TASK DATA:
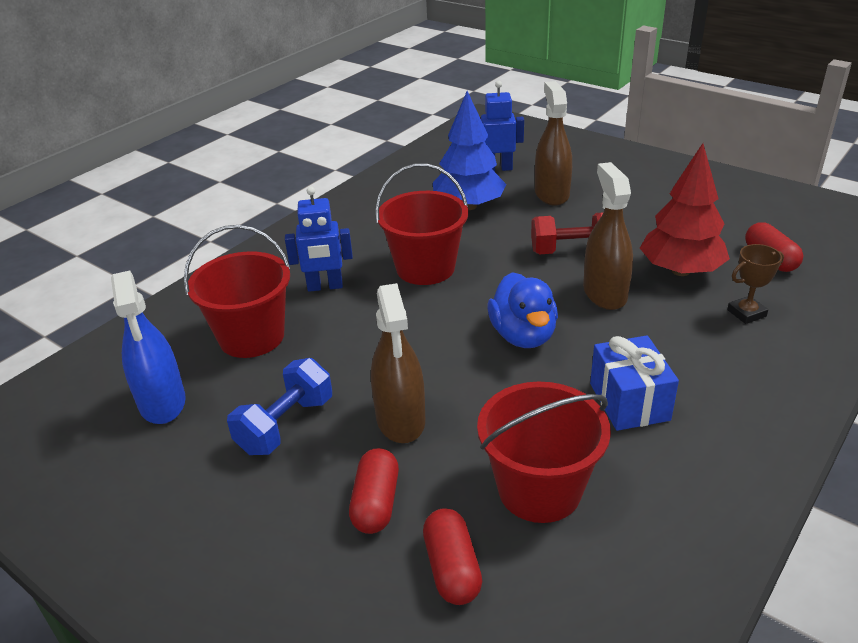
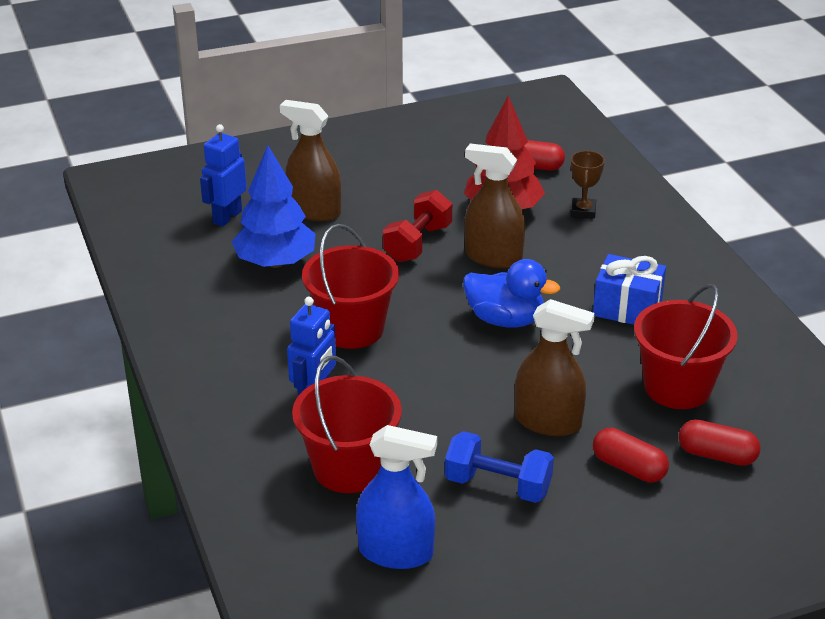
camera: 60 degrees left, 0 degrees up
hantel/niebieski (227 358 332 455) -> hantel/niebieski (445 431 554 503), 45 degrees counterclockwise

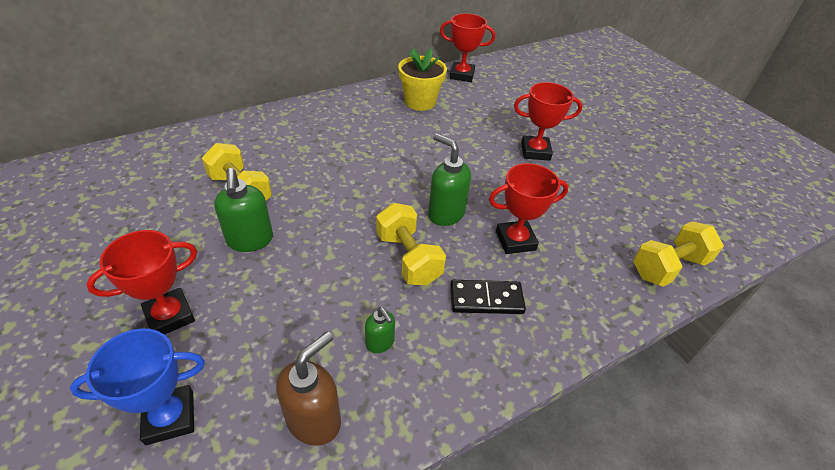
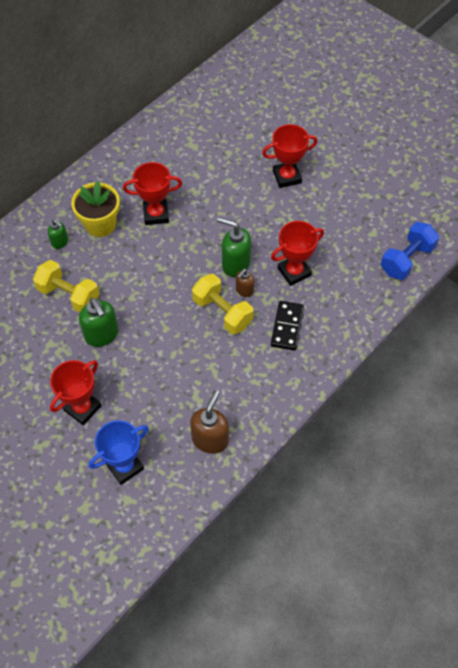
camera: 15 degrees left, 15 degrees up
none -> dozownik mydła/brązowy (236 269 254 297)
dozownik mydła/zielony (365 307 395 353) -> dozownik mydła/zielony (48 219 68 249), moved
doniczka/żółty (398 48 447 111) -> doniczka/żółty (71 181 120 237), moved
puchar/czerwony (440 13 495 82) -> puchar/czerwony (123 162 182 225), moved
hantel/żółty (633 221 724 287) -> hantel/niebieski (381 222 439 280)
kostka domina/czarny (450 280 526 314) -> kostka domina/czarny (271 301 304 351), 60 degrees counterclockwise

YOUR TASK: With no pictures included, write out the entries exactly.

OUTPUT OF THE EXERCISE:
camera: 60 degrees left, 0 degrees up
hantel/niebieski (227 358 332 455) -> hantel/niebieski (445 431 554 503), 45 degrees counterclockwise

camera: 15 degrees left, 15 degrees up
none -> dozownik mydła/brązowy (236 269 254 297)
dozownik mydła/zielony (365 307 395 353) -> dozownik mydła/zielony (48 219 68 249), moved
doniczka/żółty (398 48 447 111) -> doniczka/żółty (71 181 120 237), moved
puchar/czerwony (440 13 495 82) -> puchar/czerwony (123 162 182 225), moved
hantel/żółty (633 221 724 287) -> hantel/niebieski (381 222 439 280)
kostka domina/czarny (450 280 526 314) -> kostka domina/czarny (271 301 304 351), 60 degrees counterclockwise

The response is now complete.